(Records for the exercise begins)

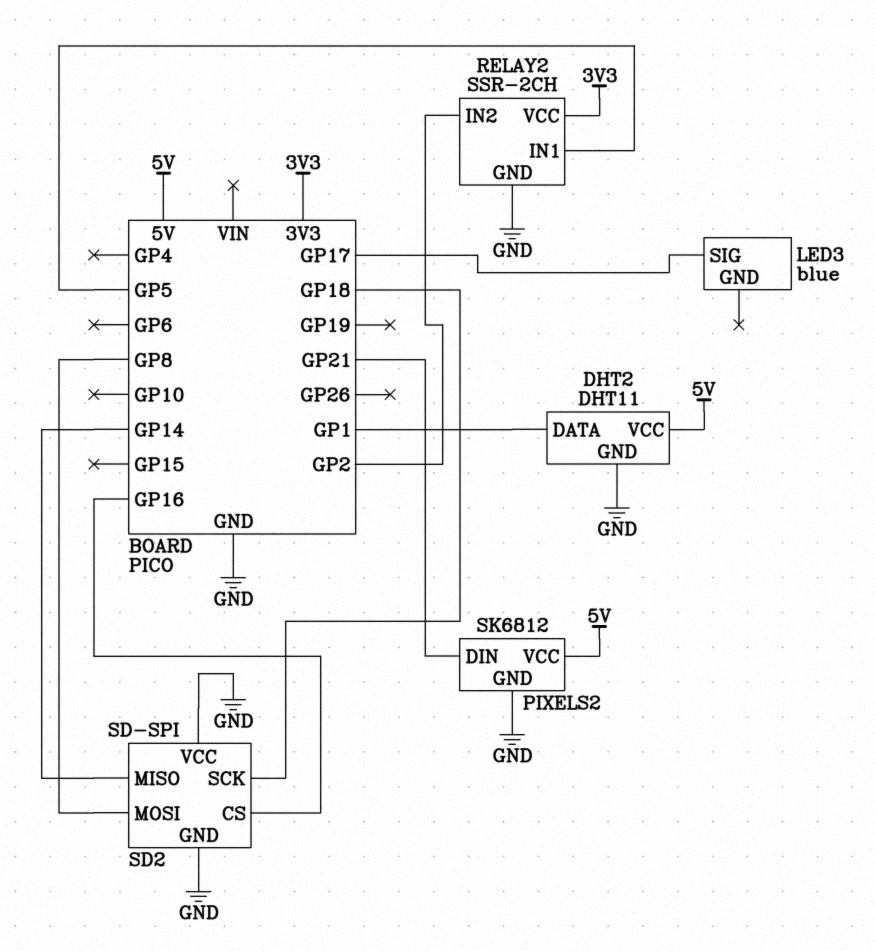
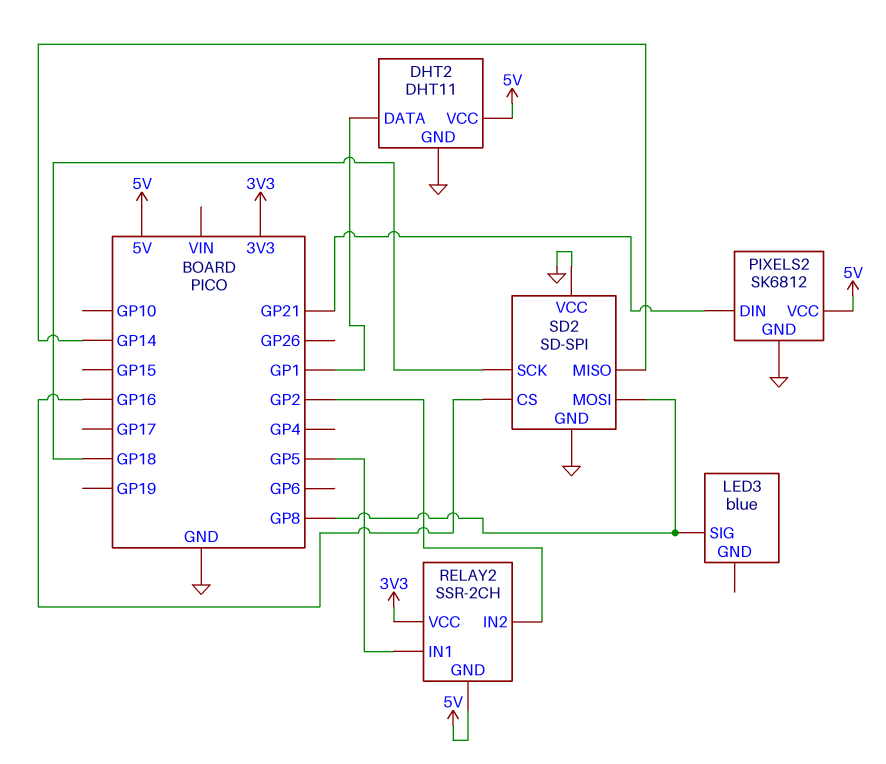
LED3 pin SIG: GP17 -> GP8
RELAY2 pin GND: GND -> 5V

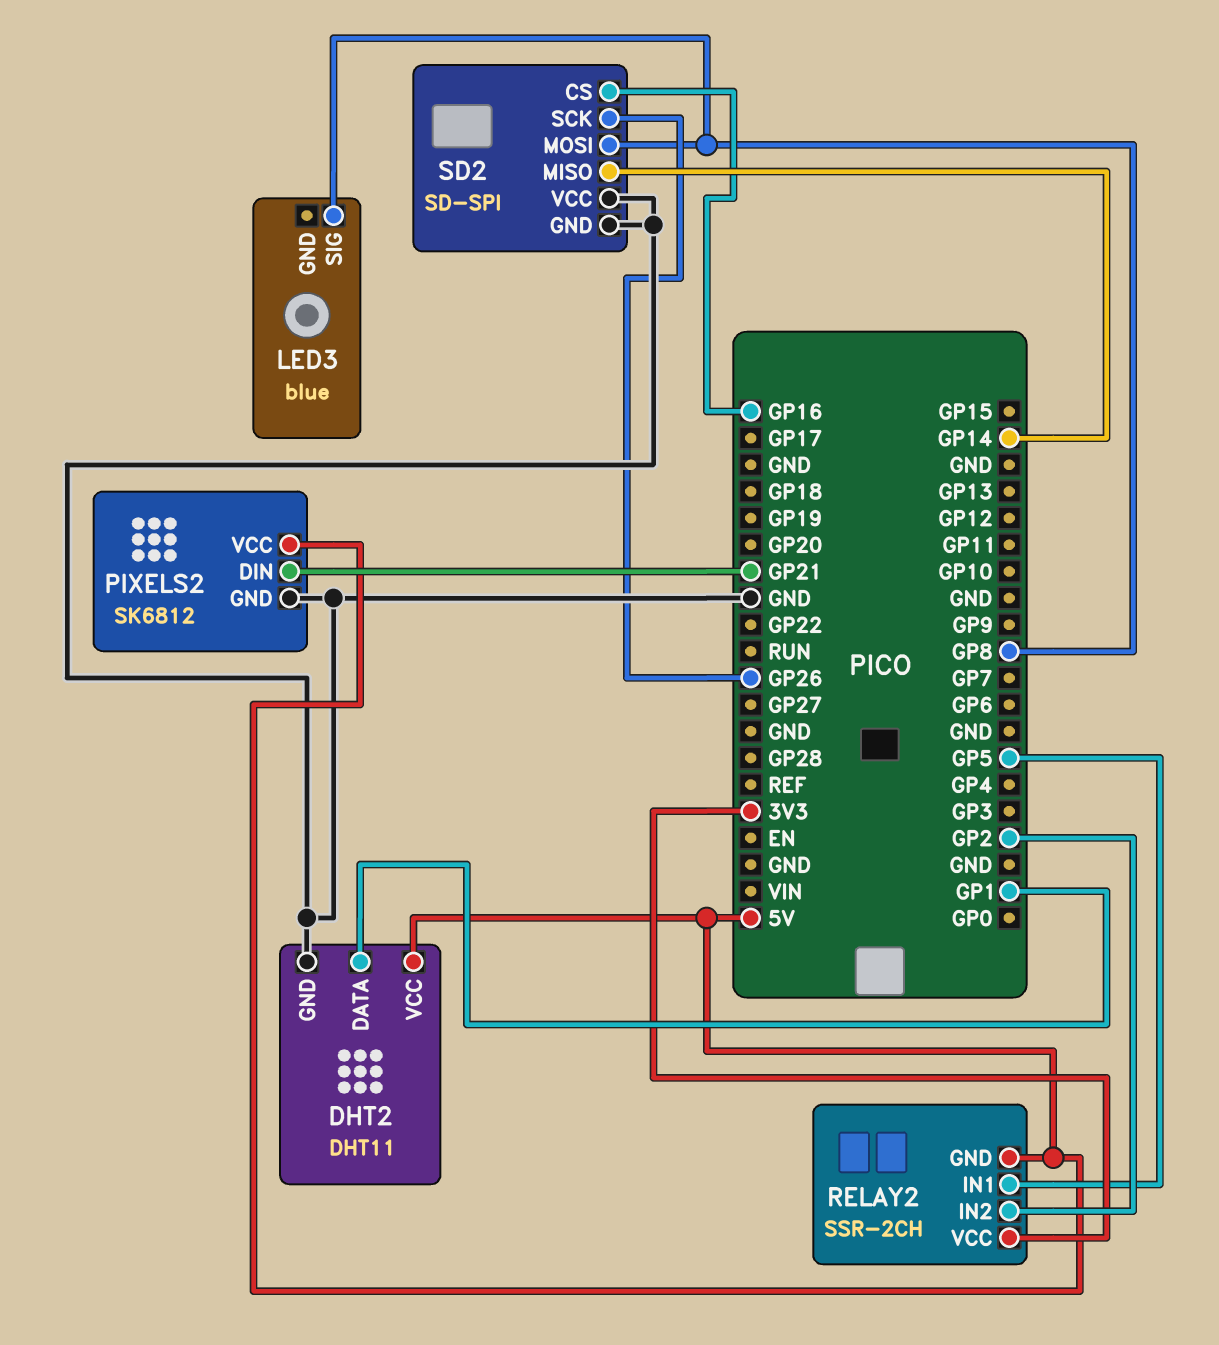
SD2 pin SCK: GP18 -> GP26

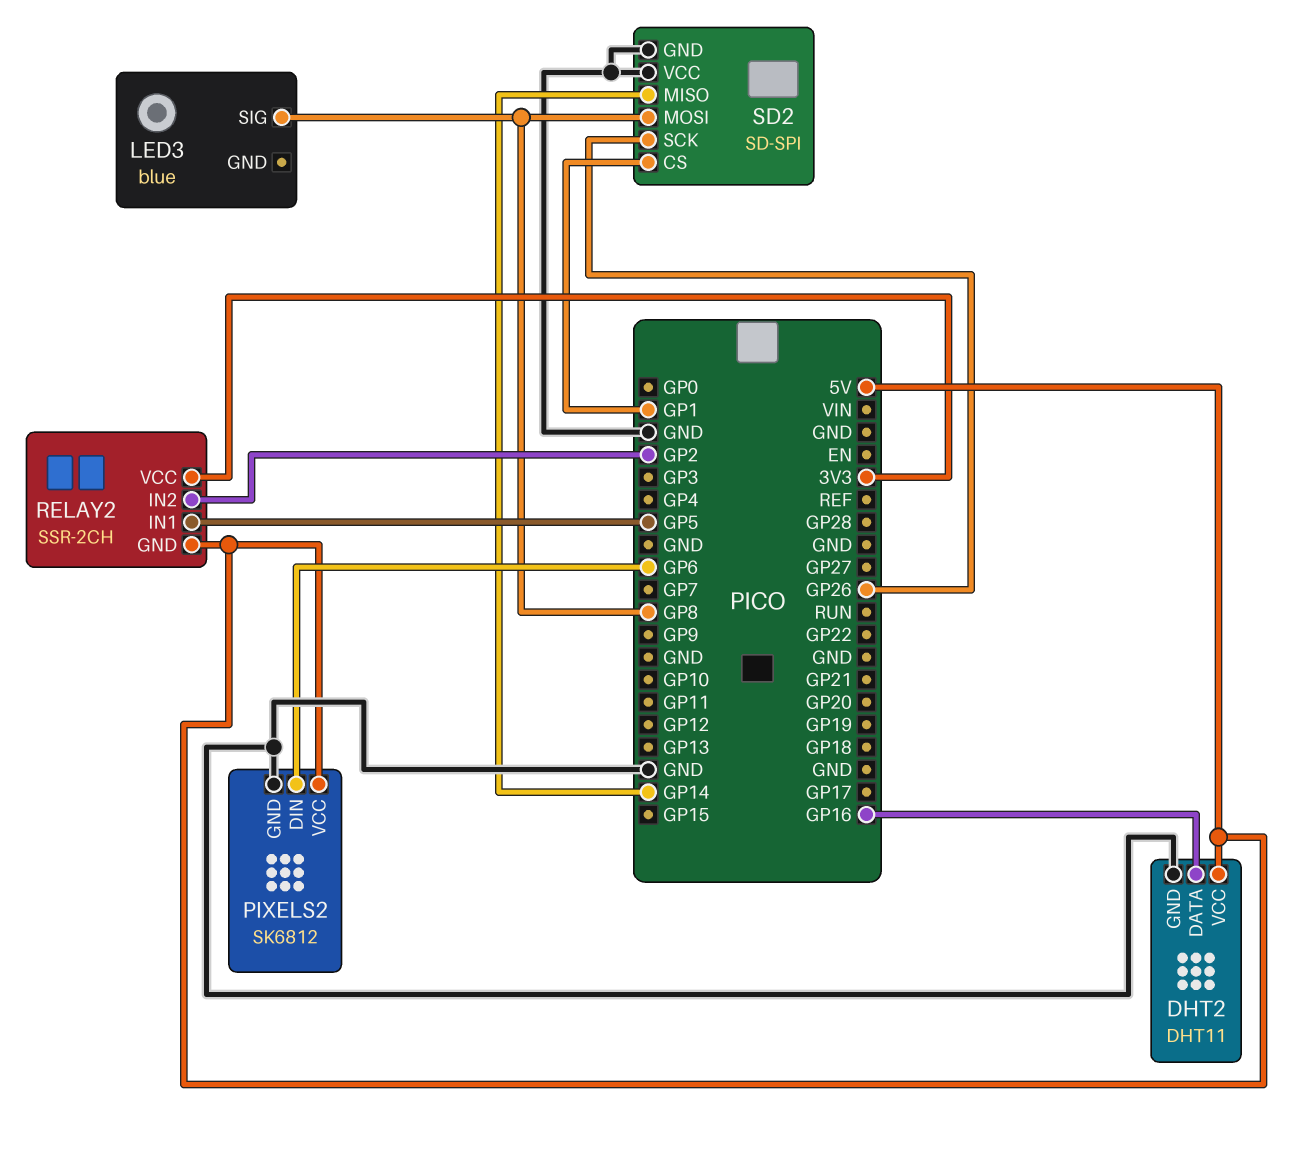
DHT2 pin DATA: GP1 -> GP16
PIXELS2 pin DIN: GP21 -> GP6
SD2 pin CS: GP16 -> GP1

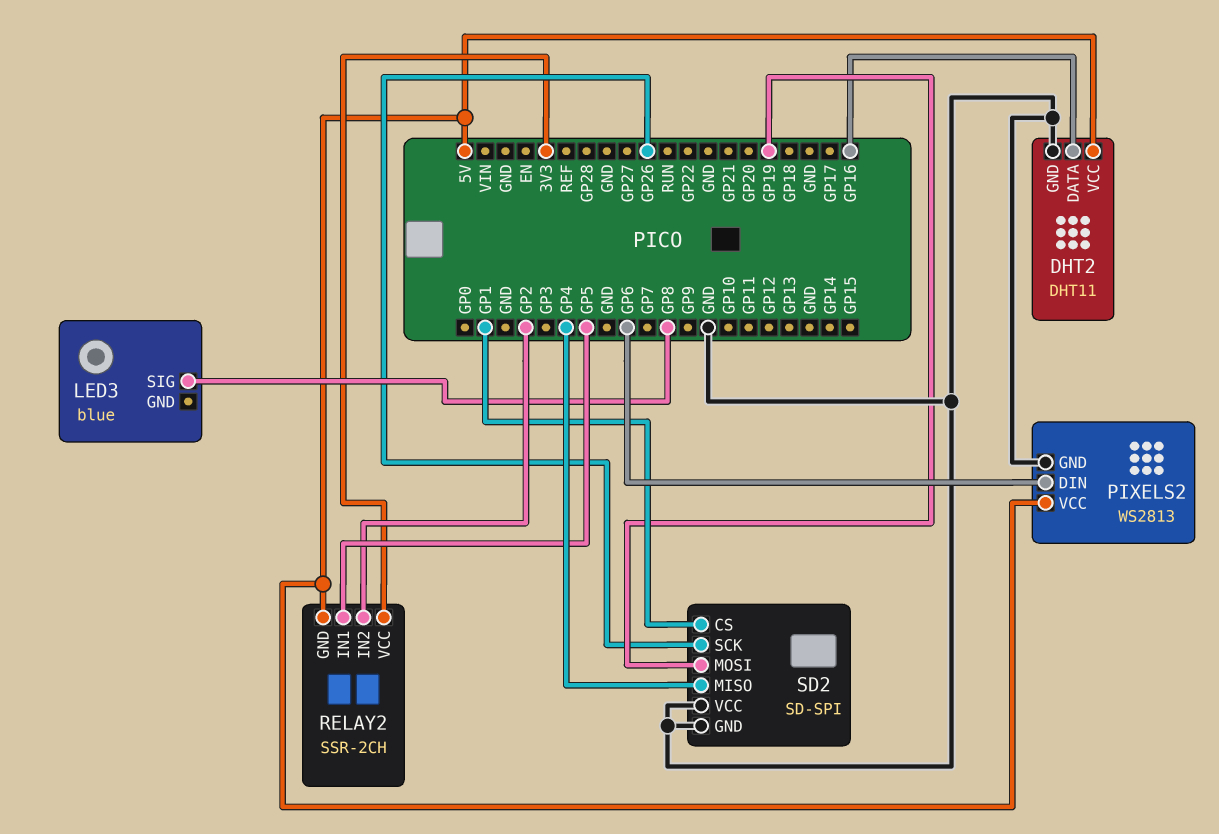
PIXELS2: SK6812 -> WS2813
SD2 pin MISO: GP14 -> GP4
SD2 pin MOSI: GP8 -> GP19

(Records for the exercise ends)

Print out every record above exactly as given. Do not include the pictures.

LED3 pin SIG: GP17 -> GP8
RELAY2 pin GND: GND -> 5V

SD2 pin SCK: GP18 -> GP26

DHT2 pin DATA: GP1 -> GP16
PIXELS2 pin DIN: GP21 -> GP6
SD2 pin CS: GP16 -> GP1

PIXELS2: SK6812 -> WS2813
SD2 pin MISO: GP14 -> GP4
SD2 pin MOSI: GP8 -> GP19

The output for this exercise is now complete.